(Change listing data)

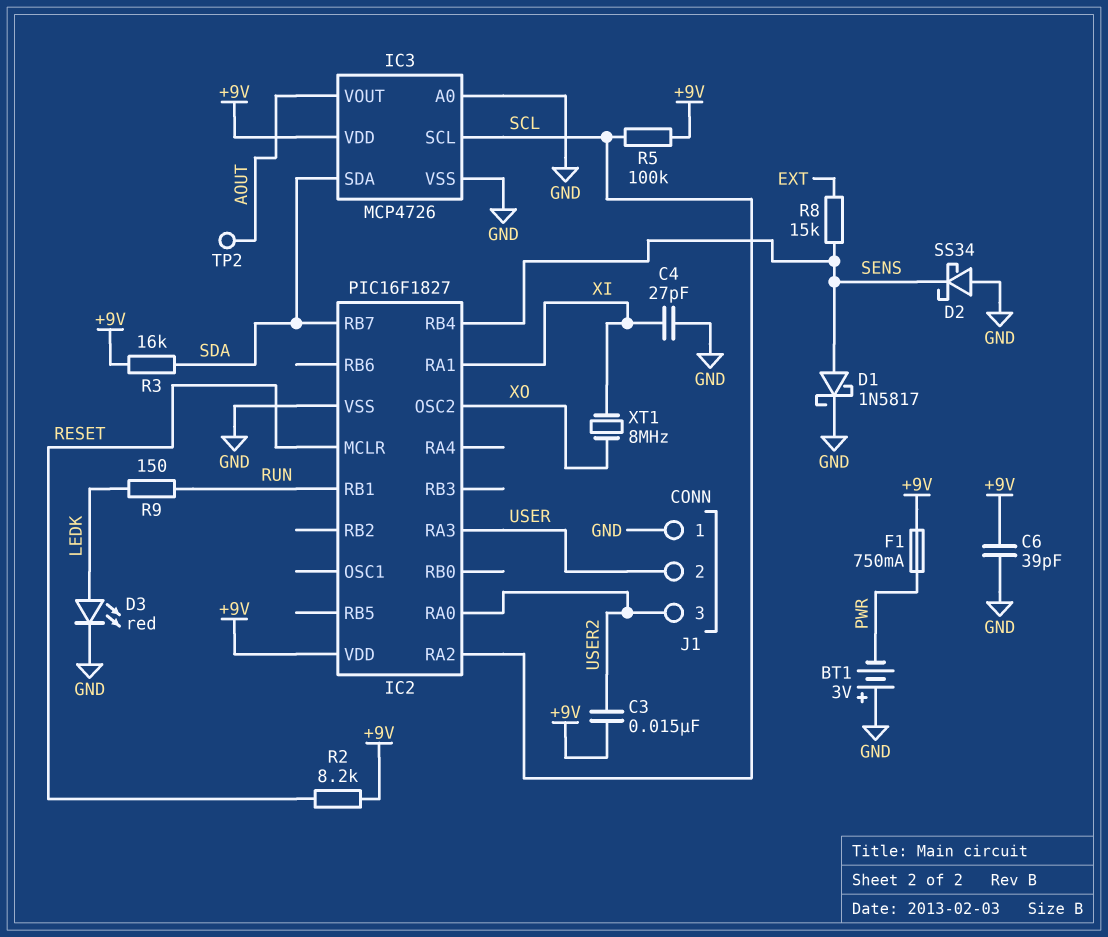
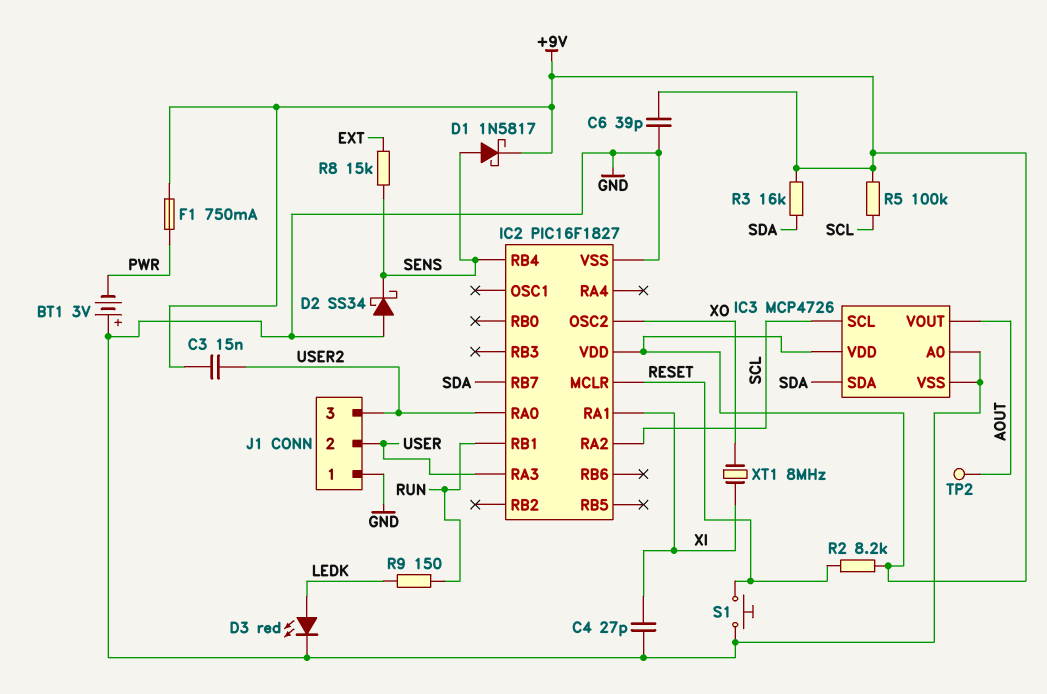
D1: schottky 1N5817 (A SENS, K GND) -> schottky 1N5817 (A SENS, K +9V)
S1: none -> button (GND, RESET)

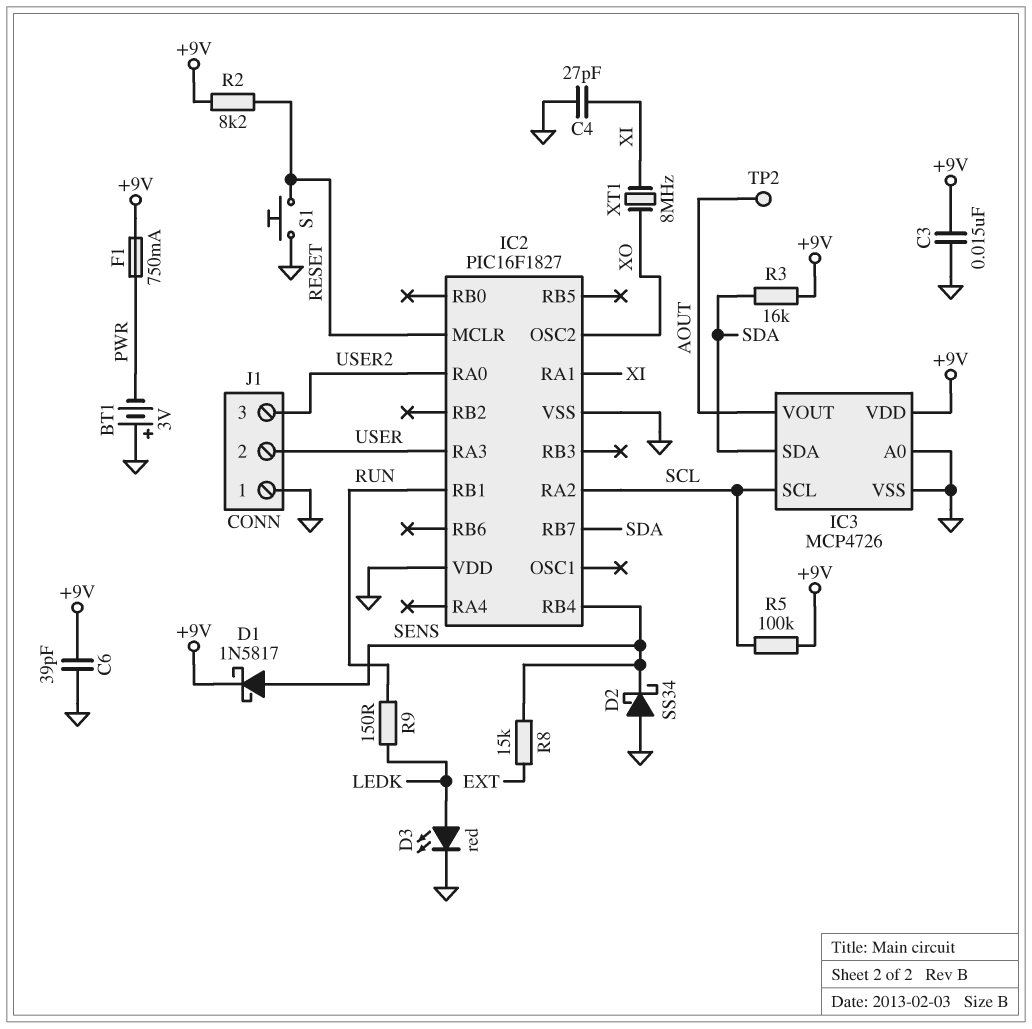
C3: 15nF (+9V, USER2) -> 15nF (+9V, GND)
IC2 pin VDD: +9V -> GND

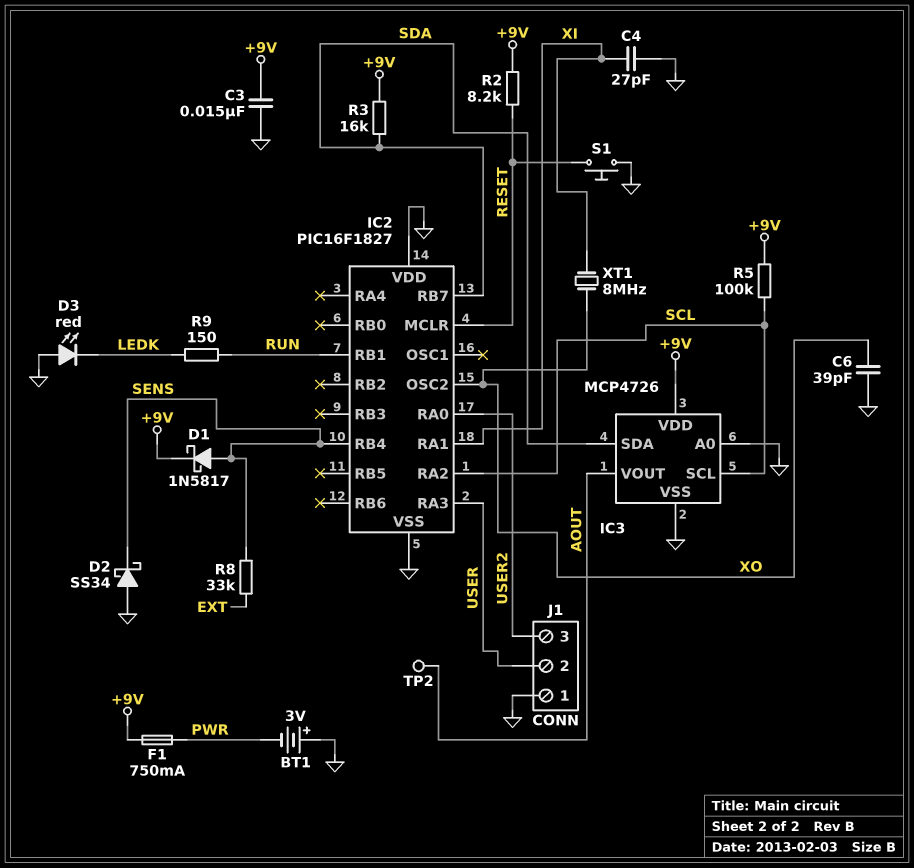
C6: 39pF (+9V, GND) -> 39pF (GND, XO)
D3: LED red (A LEDK, K GND) -> LED red (A GND, K LEDK)
R8: 15k (EXT, SENS) -> 33k (EXT, SENS)

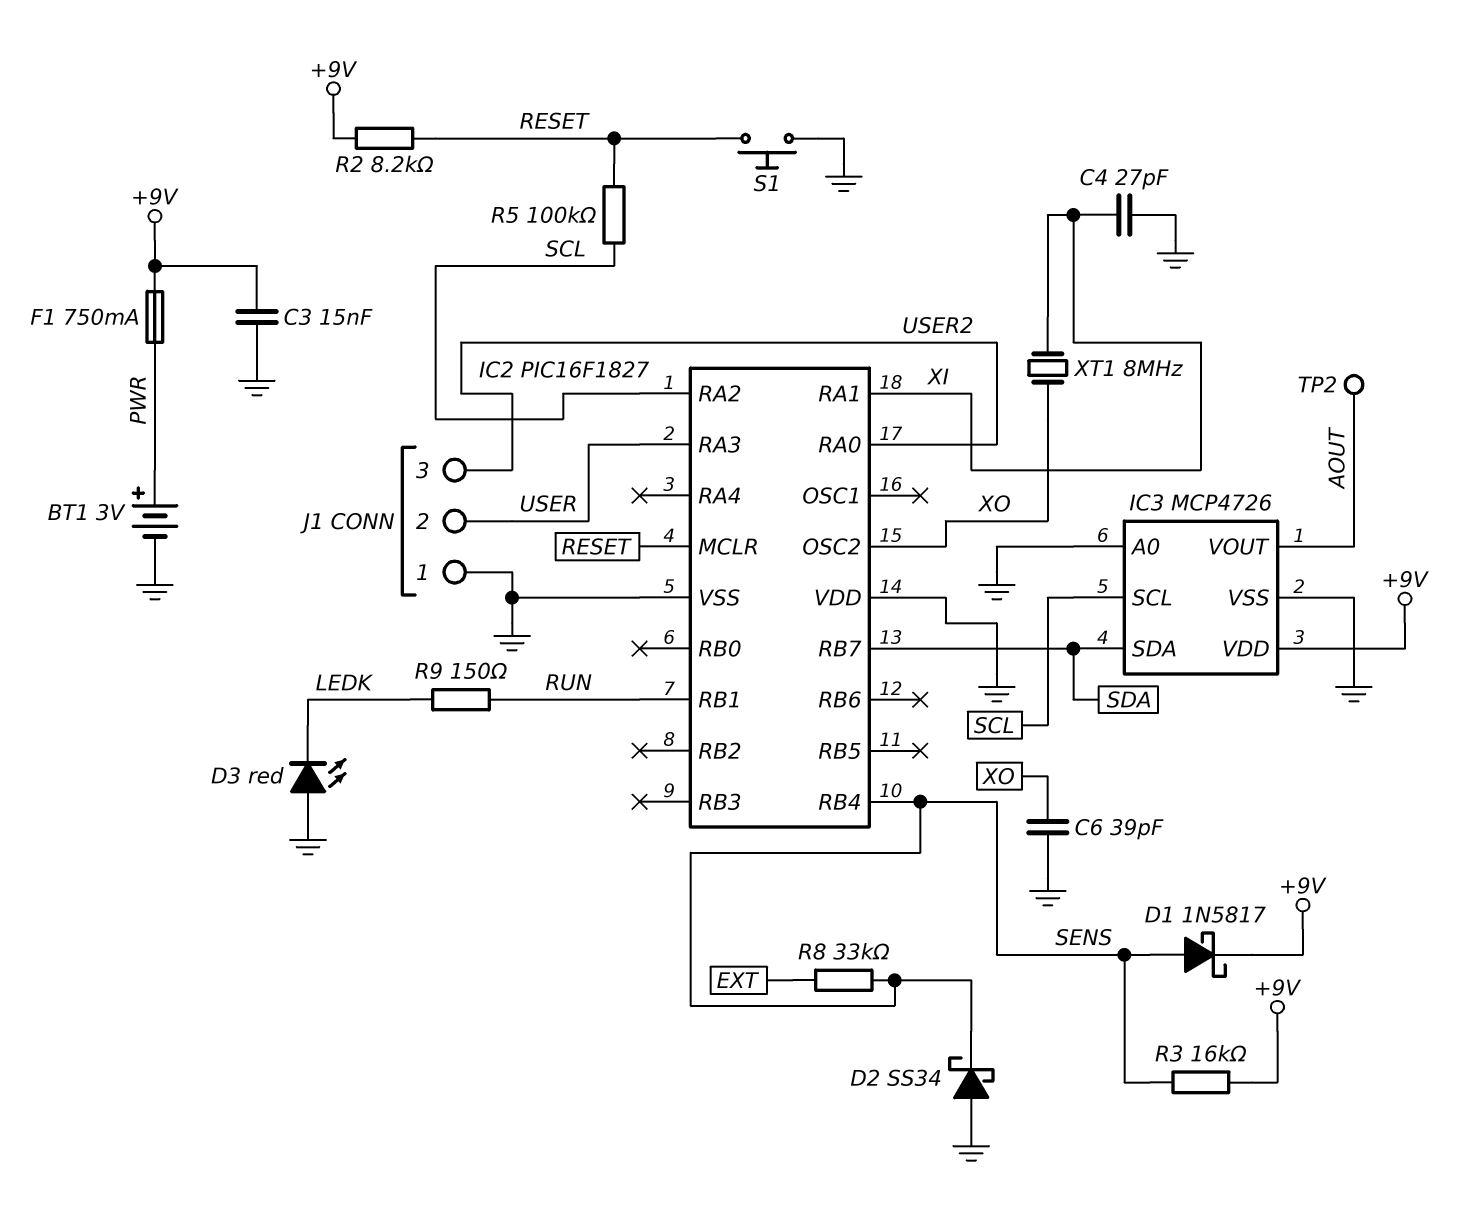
BT1: 3V (plus GND, minus PWR) -> 3V (plus PWR, minus GND)
R3: 16k (+9V, SDA) -> 16k (+9V, SENS)
R5: 100k (+9V, SCL) -> 100k (RESET, SCL)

__Work required__: Output an exact copy of the lines beginning at the one that holds "R3: 16k (+9V, SDA) -> 16k (+9V, SENS)" and running through the final line of the records.

__Solved problem__:
R3: 16k (+9V, SDA) -> 16k (+9V, SENS)
R5: 100k (+9V, SCL) -> 100k (RESET, SCL)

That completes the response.